Segment Start: Material supplied

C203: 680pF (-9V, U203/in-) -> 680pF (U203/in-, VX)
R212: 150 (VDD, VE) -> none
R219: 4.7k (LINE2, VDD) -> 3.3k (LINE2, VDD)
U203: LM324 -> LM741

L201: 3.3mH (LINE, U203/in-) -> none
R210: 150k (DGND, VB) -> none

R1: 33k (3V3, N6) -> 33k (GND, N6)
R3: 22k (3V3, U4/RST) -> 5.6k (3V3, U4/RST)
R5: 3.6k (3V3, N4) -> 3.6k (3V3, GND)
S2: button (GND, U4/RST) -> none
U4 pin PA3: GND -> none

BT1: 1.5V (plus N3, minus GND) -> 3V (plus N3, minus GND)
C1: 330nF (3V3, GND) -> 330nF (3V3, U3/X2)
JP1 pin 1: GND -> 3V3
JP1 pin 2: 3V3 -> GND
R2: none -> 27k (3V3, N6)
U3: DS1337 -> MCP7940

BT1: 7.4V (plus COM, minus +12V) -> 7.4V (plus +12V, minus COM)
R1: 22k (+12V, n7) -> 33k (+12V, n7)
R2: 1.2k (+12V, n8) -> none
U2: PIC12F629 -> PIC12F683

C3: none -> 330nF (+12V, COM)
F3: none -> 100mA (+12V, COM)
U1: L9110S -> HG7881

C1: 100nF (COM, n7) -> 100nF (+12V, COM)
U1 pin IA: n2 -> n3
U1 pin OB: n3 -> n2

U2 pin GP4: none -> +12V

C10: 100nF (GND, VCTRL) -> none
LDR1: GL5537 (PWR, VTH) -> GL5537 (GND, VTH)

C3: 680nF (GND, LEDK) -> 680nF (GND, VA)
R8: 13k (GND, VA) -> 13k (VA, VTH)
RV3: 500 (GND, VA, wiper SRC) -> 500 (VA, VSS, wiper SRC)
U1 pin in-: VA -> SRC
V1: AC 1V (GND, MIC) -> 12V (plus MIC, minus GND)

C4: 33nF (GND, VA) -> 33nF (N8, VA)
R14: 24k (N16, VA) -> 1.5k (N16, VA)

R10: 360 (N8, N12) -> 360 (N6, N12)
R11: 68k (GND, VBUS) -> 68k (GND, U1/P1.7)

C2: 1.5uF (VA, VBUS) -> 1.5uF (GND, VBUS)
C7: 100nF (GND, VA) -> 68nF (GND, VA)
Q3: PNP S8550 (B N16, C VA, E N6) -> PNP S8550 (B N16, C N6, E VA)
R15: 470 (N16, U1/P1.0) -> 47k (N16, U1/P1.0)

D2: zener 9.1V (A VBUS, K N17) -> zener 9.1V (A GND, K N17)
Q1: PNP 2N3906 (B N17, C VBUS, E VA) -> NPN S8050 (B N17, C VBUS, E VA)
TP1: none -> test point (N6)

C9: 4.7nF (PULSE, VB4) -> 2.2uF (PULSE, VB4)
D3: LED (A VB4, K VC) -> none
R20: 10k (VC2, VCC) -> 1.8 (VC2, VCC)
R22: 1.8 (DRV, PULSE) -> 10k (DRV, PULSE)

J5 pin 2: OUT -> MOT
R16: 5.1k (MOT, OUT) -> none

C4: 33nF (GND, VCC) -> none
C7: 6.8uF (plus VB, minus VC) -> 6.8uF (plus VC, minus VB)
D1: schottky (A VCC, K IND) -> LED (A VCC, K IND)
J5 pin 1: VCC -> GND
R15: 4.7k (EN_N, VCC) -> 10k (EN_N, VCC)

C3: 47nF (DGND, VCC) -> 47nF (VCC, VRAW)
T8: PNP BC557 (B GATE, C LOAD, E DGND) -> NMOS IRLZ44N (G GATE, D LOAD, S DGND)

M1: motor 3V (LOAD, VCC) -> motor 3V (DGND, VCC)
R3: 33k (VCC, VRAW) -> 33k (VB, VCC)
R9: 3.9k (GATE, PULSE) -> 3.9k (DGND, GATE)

Segment End: Material supplied

### Action item
Print the entire listing above once more, with nothing changed.

### Result
C203: 680pF (-9V, U203/in-) -> 680pF (U203/in-, VX)
R212: 150 (VDD, VE) -> none
R219: 4.7k (LINE2, VDD) -> 3.3k (LINE2, VDD)
U203: LM324 -> LM741

L201: 3.3mH (LINE, U203/in-) -> none
R210: 150k (DGND, VB) -> none

R1: 33k (3V3, N6) -> 33k (GND, N6)
R3: 22k (3V3, U4/RST) -> 5.6k (3V3, U4/RST)
R5: 3.6k (3V3, N4) -> 3.6k (3V3, GND)
S2: button (GND, U4/RST) -> none
U4 pin PA3: GND -> none

BT1: 1.5V (plus N3, minus GND) -> 3V (plus N3, minus GND)
C1: 330nF (3V3, GND) -> 330nF (3V3, U3/X2)
JP1 pin 1: GND -> 3V3
JP1 pin 2: 3V3 -> GND
R2: none -> 27k (3V3, N6)
U3: DS1337 -> MCP7940

BT1: 7.4V (plus COM, minus +12V) -> 7.4V (plus +12V, minus COM)
R1: 22k (+12V, n7) -> 33k (+12V, n7)
R2: 1.2k (+12V, n8) -> none
U2: PIC12F629 -> PIC12F683

C3: none -> 330nF (+12V, COM)
F3: none -> 100mA (+12V, COM)
U1: L9110S -> HG7881

C1: 100nF (COM, n7) -> 100nF (+12V, COM)
U1 pin IA: n2 -> n3
U1 pin OB: n3 -> n2

U2 pin GP4: none -> +12V

C10: 100nF (GND, VCTRL) -> none
LDR1: GL5537 (PWR, VTH) -> GL5537 (GND, VTH)

C3: 680nF (GND, LEDK) -> 680nF (GND, VA)
R8: 13k (GND, VA) -> 13k (VA, VTH)
RV3: 500 (GND, VA, wiper SRC) -> 500 (VA, VSS, wiper SRC)
U1 pin in-: VA -> SRC
V1: AC 1V (GND, MIC) -> 12V (plus MIC, minus GND)

C4: 33nF (GND, VA) -> 33nF (N8, VA)
R14: 24k (N16, VA) -> 1.5k (N16, VA)

R10: 360 (N8, N12) -> 360 (N6, N12)
R11: 68k (GND, VBUS) -> 68k (GND, U1/P1.7)

C2: 1.5uF (VA, VBUS) -> 1.5uF (GND, VBUS)
C7: 100nF (GND, VA) -> 68nF (GND, VA)
Q3: PNP S8550 (B N16, C VA, E N6) -> PNP S8550 (B N16, C N6, E VA)
R15: 470 (N16, U1/P1.0) -> 47k (N16, U1/P1.0)

D2: zener 9.1V (A VBUS, K N17) -> zener 9.1V (A GND, K N17)
Q1: PNP 2N3906 (B N17, C VBUS, E VA) -> NPN S8050 (B N17, C VBUS, E VA)
TP1: none -> test point (N6)

C9: 4.7nF (PULSE, VB4) -> 2.2uF (PULSE, VB4)
D3: LED (A VB4, K VC) -> none
R20: 10k (VC2, VCC) -> 1.8 (VC2, VCC)
R22: 1.8 (DRV, PULSE) -> 10k (DRV, PULSE)

J5 pin 2: OUT -> MOT
R16: 5.1k (MOT, OUT) -> none

C4: 33nF (GND, VCC) -> none
C7: 6.8uF (plus VB, minus VC) -> 6.8uF (plus VC, minus VB)
D1: schottky (A VCC, K IND) -> LED (A VCC, K IND)
J5 pin 1: VCC -> GND
R15: 4.7k (EN_N, VCC) -> 10k (EN_N, VCC)

C3: 47nF (DGND, VCC) -> 47nF (VCC, VRAW)
T8: PNP BC557 (B GATE, C LOAD, E DGND) -> NMOS IRLZ44N (G GATE, D LOAD, S DGND)

M1: motor 3V (LOAD, VCC) -> motor 3V (DGND, VCC)
R3: 33k (VCC, VRAW) -> 33k (VB, VCC)
R9: 3.9k (GATE, PULSE) -> 3.9k (DGND, GATE)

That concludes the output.